_TASK DETAILS:_ Please find the line that holds "scaled: emerald solid" below and reproduce it, along with every line after it through the end, exactly and without pictures.

_RECORDED INFORMATION:_
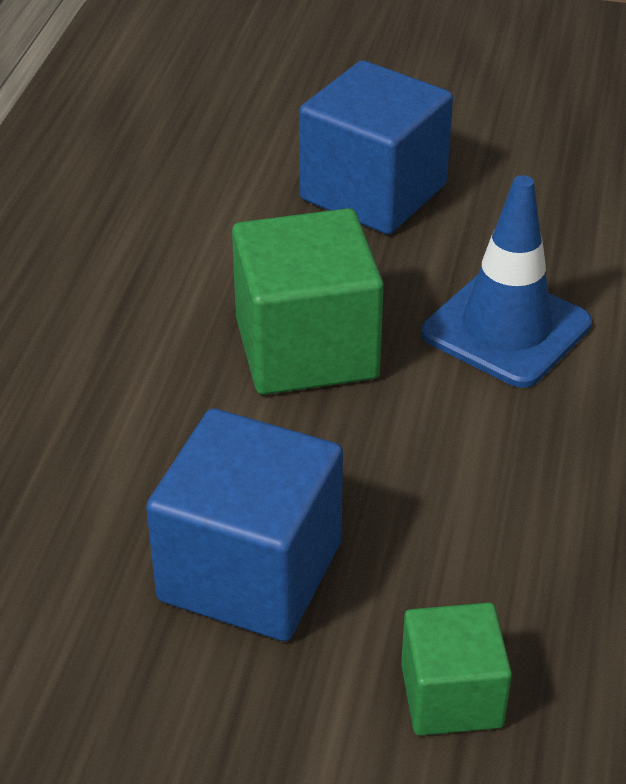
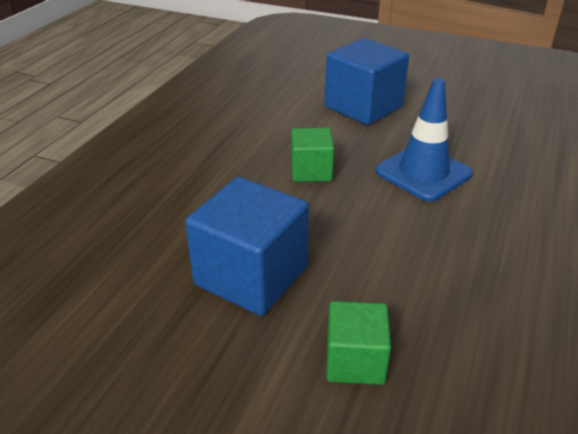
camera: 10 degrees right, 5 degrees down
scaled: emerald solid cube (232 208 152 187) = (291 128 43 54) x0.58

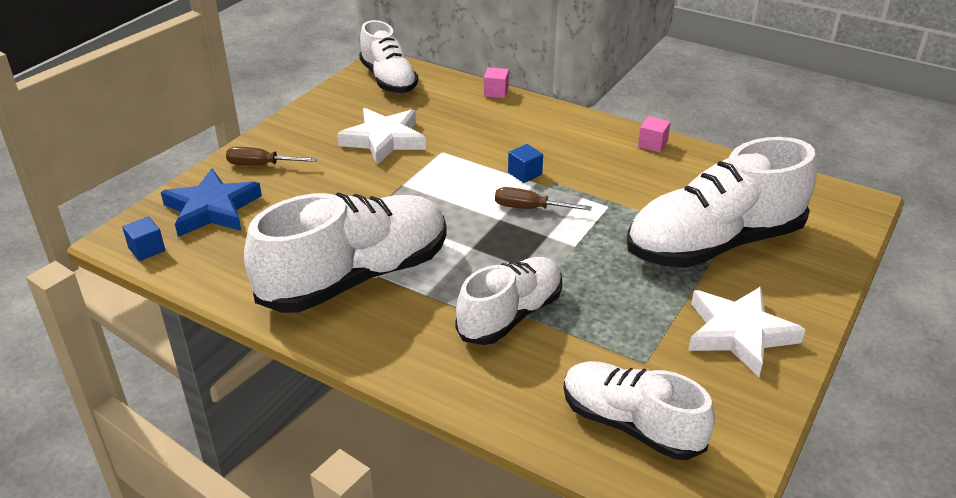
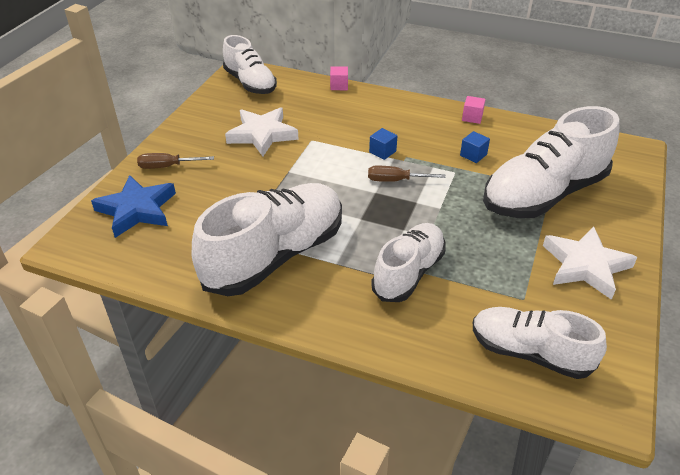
camera: 10 degrees left, 5 degrees up
shifted: royal blue solid cube (122 217 43 44) to (460 131 30 32)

_TASK RESULT:_
scaled: emerald solid cube (232 208 152 187) = (291 128 43 54) x0.58

camera: 10 degrees left, 5 degrees up
shifted: royal blue solid cube (122 217 43 44) to (460 131 30 32)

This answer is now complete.